-------- Exercise input --------
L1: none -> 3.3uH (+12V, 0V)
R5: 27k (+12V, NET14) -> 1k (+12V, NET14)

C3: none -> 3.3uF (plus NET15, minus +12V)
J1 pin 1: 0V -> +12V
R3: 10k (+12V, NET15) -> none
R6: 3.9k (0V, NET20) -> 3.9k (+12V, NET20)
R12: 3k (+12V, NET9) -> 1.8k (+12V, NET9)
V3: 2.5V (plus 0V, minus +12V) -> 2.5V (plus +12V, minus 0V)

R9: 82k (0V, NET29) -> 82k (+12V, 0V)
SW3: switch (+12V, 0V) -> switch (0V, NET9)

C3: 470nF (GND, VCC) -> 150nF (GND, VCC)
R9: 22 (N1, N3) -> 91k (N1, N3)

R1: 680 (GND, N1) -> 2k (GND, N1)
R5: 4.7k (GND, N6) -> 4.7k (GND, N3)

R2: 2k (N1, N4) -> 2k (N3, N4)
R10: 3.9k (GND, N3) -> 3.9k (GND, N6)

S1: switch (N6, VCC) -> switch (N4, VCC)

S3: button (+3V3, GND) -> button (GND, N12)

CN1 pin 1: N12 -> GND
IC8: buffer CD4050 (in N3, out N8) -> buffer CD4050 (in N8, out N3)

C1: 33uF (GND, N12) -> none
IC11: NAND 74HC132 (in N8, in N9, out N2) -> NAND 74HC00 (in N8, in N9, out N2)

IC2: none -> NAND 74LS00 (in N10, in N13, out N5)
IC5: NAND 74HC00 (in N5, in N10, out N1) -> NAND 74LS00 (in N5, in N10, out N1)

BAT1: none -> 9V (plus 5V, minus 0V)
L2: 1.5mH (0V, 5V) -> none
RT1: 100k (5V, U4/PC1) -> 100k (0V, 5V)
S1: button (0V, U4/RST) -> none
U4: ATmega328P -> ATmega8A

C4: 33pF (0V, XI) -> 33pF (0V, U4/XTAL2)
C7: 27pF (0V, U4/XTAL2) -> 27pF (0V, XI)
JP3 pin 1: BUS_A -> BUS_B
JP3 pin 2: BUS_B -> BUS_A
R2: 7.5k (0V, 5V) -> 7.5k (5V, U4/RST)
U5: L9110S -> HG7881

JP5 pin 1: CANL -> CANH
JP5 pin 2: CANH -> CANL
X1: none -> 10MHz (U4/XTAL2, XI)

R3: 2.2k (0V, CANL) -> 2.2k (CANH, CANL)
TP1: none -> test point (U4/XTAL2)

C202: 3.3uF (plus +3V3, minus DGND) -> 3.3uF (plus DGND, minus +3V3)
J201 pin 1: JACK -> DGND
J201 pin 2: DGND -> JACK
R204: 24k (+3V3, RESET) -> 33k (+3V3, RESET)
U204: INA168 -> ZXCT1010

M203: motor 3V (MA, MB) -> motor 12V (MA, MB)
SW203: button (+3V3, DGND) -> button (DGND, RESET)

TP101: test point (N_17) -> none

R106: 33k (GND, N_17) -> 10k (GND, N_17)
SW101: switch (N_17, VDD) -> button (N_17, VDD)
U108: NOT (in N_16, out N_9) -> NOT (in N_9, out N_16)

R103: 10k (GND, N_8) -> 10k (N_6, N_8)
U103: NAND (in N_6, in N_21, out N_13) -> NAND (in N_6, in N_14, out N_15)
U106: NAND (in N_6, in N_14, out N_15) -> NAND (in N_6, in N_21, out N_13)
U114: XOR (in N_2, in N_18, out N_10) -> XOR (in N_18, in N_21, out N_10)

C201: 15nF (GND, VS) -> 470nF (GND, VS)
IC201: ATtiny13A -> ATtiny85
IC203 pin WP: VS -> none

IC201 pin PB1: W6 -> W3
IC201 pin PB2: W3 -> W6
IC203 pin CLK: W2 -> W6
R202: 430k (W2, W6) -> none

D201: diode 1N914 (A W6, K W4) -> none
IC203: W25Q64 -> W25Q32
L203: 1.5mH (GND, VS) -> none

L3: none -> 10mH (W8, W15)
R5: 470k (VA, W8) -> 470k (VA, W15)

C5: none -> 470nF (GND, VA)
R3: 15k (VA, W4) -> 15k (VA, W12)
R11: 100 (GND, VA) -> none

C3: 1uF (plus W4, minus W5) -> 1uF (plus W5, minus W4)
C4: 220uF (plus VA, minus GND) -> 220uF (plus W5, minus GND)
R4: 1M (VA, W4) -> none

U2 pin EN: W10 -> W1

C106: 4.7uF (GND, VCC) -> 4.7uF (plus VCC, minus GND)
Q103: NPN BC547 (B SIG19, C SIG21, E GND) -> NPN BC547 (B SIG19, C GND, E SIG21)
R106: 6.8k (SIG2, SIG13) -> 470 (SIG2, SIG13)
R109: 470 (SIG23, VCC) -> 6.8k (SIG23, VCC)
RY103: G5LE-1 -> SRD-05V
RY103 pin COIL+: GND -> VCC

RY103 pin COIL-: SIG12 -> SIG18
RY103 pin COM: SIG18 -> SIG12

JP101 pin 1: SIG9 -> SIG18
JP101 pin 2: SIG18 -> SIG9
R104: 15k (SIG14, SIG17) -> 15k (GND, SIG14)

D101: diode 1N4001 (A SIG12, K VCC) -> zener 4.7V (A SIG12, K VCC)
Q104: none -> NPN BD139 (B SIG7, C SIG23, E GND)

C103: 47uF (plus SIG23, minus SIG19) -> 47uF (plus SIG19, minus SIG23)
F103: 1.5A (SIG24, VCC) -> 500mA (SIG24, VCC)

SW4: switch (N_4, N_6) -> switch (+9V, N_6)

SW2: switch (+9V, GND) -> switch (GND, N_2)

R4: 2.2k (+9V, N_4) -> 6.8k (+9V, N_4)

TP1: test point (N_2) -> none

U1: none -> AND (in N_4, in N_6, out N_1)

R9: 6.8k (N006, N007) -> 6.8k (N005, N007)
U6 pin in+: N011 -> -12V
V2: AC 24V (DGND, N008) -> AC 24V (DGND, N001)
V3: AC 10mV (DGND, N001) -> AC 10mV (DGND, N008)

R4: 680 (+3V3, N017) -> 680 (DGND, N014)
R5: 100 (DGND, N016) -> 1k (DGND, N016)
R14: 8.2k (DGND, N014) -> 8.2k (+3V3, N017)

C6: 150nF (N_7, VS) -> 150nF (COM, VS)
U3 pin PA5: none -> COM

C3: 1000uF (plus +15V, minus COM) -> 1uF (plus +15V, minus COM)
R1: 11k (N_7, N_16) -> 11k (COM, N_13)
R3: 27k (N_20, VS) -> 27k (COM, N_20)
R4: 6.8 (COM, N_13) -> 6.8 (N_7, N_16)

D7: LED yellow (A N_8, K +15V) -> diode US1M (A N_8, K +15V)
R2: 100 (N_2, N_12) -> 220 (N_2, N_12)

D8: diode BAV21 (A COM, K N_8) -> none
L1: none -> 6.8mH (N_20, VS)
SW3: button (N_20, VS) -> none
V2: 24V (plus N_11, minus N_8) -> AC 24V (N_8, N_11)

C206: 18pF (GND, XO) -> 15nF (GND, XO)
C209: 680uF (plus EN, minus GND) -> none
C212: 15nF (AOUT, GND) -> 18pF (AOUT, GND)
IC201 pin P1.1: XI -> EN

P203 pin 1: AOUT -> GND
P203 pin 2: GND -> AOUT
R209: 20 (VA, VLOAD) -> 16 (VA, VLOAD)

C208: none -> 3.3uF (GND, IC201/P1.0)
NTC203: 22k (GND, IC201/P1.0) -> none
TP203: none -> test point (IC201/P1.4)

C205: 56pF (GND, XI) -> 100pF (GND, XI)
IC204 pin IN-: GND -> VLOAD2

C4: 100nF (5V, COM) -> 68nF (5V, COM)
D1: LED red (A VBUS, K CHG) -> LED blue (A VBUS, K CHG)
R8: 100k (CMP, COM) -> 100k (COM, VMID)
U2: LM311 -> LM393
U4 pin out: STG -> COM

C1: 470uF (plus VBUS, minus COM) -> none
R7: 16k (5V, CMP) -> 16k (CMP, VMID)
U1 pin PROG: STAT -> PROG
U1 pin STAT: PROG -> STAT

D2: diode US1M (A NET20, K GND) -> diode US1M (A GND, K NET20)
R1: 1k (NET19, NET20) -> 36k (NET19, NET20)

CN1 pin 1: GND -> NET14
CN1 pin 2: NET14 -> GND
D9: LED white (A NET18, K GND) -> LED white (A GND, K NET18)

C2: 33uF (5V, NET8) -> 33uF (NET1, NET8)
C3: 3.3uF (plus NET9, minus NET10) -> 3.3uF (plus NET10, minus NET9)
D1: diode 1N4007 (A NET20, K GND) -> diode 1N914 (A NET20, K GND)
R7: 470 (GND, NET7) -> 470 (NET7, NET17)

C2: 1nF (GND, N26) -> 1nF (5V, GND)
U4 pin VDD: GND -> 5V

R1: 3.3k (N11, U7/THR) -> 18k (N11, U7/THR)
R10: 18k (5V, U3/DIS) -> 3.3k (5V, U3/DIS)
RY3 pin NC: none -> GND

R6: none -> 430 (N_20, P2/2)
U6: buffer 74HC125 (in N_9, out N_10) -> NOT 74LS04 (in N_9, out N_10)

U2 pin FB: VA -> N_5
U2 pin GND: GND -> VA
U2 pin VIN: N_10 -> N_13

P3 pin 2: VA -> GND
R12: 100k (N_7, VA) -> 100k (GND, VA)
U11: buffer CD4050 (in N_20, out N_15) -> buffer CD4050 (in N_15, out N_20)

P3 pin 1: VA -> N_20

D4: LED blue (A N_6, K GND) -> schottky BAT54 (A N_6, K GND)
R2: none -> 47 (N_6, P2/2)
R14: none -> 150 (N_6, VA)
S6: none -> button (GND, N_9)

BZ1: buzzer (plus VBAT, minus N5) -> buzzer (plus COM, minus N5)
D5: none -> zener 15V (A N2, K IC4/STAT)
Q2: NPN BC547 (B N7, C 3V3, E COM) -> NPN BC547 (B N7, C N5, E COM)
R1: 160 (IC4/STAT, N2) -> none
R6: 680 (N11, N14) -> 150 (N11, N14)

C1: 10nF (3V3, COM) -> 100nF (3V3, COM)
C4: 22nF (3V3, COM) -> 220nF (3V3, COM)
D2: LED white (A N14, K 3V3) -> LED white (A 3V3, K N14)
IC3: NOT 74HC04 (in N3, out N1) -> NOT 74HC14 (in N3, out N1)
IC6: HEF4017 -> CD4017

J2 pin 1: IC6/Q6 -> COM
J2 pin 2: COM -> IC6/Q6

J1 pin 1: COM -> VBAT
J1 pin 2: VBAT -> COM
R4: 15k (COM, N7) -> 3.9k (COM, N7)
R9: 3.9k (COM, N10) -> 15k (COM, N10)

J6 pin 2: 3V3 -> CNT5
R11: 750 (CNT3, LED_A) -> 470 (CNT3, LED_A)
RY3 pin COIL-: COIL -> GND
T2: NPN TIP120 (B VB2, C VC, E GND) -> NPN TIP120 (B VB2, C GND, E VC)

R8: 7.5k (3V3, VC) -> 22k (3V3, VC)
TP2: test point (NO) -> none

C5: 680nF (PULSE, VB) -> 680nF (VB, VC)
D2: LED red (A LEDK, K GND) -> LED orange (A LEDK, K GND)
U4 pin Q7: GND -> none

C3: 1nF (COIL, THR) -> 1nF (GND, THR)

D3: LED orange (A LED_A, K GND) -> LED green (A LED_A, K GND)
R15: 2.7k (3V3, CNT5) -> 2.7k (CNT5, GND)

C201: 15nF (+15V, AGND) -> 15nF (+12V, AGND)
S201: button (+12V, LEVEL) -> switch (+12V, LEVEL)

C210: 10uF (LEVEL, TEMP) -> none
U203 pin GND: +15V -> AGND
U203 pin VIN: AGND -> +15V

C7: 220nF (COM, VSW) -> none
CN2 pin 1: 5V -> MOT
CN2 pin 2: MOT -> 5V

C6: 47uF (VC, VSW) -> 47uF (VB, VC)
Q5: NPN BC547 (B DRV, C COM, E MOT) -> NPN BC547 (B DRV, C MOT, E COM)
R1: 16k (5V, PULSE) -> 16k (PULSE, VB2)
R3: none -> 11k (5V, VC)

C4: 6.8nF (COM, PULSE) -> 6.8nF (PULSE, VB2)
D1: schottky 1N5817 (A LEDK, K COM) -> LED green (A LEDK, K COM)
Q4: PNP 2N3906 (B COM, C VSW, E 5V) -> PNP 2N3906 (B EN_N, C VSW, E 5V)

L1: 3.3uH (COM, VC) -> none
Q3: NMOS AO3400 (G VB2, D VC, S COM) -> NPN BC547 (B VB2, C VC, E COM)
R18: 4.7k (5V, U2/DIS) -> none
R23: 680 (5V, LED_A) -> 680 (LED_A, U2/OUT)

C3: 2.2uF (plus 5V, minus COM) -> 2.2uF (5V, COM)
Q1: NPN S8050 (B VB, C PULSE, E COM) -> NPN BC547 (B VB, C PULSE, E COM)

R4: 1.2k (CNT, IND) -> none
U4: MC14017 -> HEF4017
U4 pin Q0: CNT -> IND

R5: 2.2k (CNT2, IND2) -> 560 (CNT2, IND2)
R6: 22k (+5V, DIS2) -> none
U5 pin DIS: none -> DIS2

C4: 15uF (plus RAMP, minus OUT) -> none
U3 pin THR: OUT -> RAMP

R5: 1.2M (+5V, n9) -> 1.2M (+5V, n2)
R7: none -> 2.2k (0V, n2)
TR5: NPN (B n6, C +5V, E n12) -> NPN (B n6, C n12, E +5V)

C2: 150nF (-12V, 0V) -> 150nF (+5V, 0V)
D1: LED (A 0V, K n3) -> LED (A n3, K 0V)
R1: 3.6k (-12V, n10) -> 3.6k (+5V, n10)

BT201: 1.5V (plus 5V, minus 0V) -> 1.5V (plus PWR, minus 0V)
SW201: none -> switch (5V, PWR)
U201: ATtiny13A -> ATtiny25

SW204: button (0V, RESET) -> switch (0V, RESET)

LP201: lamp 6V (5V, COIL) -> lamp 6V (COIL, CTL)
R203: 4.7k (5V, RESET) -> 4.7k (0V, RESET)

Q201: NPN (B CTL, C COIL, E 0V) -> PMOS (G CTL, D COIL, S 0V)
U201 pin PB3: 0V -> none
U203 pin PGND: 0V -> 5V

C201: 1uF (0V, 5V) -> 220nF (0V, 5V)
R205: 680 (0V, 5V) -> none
--------
Work instruction = Set down again, word for word, the stretch of records from the line with "R1: 680 (GND, N1) -> 2k (GND, N1)" to the line with "CN1 pin 1: N12 -> GND", both of those lines included.

Result of the exercise =
R1: 680 (GND, N1) -> 2k (GND, N1)
R5: 4.7k (GND, N6) -> 4.7k (GND, N3)

R2: 2k (N1, N4) -> 2k (N3, N4)
R10: 3.9k (GND, N3) -> 3.9k (GND, N6)

S1: switch (N6, VCC) -> switch (N4, VCC)

S3: button (+3V3, GND) -> button (GND, N12)

CN1 pin 1: N12 -> GND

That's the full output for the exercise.